WHAT THIS TASK INVOLVES: Below are the entries; give again exactly the lines from the one mentioning "resize: cheese (yellow)" through the one mentioning "move: headphones (blue)", inclusive.

DATA FOR ANALYSIS section start

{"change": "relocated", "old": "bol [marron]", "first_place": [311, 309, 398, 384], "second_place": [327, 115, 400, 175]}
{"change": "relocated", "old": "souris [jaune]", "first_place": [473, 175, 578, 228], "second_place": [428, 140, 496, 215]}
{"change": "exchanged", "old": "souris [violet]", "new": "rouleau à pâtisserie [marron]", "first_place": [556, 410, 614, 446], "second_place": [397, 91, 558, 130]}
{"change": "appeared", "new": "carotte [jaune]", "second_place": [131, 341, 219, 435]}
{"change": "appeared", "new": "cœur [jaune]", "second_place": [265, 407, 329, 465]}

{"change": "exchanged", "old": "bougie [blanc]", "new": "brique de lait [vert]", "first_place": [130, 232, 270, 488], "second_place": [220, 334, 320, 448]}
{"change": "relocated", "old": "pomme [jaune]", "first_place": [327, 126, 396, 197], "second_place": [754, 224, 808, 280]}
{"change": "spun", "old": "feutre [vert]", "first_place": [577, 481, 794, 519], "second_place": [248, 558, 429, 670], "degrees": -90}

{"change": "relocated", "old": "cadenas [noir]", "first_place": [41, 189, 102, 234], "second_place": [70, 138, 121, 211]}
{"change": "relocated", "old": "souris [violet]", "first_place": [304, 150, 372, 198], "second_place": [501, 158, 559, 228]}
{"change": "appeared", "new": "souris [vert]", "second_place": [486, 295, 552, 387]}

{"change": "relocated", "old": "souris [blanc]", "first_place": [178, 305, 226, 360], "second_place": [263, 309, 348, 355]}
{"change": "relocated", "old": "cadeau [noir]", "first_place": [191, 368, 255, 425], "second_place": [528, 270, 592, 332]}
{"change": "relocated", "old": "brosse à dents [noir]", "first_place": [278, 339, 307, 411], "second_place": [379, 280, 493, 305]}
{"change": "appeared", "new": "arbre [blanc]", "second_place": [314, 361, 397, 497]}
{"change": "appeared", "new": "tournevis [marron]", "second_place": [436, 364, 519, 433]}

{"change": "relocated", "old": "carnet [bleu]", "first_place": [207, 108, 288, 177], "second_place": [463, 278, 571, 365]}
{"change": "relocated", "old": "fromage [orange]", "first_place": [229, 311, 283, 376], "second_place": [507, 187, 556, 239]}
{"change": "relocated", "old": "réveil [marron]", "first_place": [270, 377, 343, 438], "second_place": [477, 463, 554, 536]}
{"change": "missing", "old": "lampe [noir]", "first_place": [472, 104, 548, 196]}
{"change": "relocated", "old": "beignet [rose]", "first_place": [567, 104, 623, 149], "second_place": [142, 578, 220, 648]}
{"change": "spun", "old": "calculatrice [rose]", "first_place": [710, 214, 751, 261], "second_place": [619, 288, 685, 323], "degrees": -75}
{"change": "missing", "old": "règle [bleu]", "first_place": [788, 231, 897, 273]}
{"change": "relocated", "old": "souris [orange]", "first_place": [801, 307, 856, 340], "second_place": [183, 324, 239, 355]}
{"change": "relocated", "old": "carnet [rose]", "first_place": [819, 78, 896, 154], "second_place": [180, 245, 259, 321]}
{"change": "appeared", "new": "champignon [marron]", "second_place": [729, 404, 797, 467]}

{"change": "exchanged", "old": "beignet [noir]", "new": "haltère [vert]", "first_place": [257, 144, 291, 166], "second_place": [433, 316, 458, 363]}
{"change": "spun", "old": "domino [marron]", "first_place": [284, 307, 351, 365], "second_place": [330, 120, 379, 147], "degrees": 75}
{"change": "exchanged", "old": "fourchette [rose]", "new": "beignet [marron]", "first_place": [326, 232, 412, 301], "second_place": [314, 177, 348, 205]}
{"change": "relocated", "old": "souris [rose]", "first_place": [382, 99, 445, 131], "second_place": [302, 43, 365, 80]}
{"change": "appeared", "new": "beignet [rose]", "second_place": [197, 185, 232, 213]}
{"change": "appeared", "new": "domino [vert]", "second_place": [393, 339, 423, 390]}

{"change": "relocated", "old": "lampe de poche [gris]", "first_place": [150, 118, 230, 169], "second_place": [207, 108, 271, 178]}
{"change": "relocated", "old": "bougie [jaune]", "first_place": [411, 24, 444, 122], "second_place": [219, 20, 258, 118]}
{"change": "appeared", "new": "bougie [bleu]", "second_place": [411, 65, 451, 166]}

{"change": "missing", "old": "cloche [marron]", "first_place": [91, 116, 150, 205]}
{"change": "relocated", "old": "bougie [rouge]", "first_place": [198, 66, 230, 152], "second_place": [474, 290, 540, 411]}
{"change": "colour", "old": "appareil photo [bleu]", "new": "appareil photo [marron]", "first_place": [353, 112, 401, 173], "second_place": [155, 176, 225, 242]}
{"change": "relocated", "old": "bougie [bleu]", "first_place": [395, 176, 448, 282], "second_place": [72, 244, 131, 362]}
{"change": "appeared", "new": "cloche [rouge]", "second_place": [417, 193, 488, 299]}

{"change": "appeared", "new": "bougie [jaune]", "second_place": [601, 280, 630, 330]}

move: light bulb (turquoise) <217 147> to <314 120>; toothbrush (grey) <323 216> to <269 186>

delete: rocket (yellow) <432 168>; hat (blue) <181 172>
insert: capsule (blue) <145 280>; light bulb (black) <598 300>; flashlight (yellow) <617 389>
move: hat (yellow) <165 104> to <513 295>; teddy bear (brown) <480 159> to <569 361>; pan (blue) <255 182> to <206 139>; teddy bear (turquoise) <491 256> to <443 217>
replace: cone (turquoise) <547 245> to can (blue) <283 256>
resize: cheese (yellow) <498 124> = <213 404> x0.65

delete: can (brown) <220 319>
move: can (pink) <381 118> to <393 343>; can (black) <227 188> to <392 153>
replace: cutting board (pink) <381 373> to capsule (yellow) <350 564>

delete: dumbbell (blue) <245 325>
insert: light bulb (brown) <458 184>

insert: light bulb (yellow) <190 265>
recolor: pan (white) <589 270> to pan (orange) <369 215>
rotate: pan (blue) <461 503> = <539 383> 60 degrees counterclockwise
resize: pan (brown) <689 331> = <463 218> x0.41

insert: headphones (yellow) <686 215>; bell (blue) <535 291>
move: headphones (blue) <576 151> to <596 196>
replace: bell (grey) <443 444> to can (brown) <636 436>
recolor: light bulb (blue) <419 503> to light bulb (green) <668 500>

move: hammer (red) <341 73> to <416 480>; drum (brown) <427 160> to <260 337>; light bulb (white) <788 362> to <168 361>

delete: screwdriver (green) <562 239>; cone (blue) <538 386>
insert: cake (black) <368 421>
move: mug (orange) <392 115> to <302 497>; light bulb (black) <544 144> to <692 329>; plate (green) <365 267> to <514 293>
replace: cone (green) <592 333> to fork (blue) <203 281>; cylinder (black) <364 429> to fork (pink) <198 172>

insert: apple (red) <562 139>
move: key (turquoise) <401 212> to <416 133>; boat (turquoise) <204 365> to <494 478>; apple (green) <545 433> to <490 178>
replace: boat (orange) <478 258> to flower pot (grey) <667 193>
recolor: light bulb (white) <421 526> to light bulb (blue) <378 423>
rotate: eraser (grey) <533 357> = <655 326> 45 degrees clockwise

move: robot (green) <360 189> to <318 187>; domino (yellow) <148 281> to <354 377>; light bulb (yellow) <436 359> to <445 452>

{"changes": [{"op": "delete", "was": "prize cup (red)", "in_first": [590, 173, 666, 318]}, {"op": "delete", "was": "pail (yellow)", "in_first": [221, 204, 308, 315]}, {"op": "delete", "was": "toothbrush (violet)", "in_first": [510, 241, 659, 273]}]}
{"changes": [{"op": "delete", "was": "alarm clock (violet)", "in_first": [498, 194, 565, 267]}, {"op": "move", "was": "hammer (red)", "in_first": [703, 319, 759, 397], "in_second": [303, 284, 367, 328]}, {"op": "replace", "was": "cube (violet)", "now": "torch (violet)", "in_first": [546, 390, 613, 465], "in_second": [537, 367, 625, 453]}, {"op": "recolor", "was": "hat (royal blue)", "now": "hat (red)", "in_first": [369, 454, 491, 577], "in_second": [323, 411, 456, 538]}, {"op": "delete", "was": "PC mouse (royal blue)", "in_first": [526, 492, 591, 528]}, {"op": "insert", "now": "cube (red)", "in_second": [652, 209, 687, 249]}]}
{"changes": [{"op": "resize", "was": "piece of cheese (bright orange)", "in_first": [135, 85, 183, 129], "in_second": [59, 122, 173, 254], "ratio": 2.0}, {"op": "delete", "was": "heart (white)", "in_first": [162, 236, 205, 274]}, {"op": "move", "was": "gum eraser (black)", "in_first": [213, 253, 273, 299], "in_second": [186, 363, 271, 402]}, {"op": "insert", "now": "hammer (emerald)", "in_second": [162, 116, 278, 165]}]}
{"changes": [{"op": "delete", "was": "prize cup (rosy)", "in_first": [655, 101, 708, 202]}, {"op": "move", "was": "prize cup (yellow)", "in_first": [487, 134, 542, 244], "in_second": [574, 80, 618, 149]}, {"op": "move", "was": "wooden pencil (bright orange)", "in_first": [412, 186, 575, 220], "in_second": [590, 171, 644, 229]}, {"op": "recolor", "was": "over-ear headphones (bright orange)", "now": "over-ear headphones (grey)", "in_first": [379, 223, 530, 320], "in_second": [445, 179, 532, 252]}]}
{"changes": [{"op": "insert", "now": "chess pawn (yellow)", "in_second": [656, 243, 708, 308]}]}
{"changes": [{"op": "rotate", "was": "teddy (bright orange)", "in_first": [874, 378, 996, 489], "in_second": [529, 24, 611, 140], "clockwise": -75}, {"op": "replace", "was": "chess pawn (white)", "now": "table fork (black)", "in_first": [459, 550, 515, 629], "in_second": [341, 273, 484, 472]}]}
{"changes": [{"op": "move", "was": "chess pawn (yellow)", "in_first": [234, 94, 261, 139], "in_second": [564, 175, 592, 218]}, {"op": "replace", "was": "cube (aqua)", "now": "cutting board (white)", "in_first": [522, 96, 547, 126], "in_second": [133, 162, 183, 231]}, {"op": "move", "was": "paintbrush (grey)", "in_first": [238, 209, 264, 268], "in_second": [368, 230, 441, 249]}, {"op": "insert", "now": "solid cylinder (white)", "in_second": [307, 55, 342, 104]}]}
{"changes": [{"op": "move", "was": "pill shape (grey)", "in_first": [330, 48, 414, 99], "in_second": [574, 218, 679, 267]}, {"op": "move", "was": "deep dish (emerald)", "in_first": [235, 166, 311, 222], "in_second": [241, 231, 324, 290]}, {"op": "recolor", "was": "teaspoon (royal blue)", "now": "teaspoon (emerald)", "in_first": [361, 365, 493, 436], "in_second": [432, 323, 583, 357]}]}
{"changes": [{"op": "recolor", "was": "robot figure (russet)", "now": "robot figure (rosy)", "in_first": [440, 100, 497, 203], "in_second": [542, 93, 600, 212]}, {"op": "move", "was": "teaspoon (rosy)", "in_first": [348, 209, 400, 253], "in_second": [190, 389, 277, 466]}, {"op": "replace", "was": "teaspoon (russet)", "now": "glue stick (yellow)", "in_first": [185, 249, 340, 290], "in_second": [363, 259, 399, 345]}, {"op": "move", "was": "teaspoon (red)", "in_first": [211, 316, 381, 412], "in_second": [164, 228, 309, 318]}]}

DATA FOR ANALYSIS section end

EXERCISE RESPONSE:
resize: cheese (yellow) <498 124> = <213 404> x0.65

delete: can (brown) <220 319>
move: can (pink) <381 118> to <393 343>; can (black) <227 188> to <392 153>
replace: cutting board (pink) <381 373> to capsule (yellow) <350 564>

delete: dumbbell (blue) <245 325>
insert: light bulb (brown) <458 184>

insert: light bulb (yellow) <190 265>
recolor: pan (white) <589 270> to pan (orange) <369 215>
rotate: pan (blue) <461 503> = <539 383> 60 degrees counterclockwise
resize: pan (brown) <689 331> = <463 218> x0.41

insert: headphones (yellow) <686 215>; bell (blue) <535 291>
move: headphones (blue) <576 151> to <596 196>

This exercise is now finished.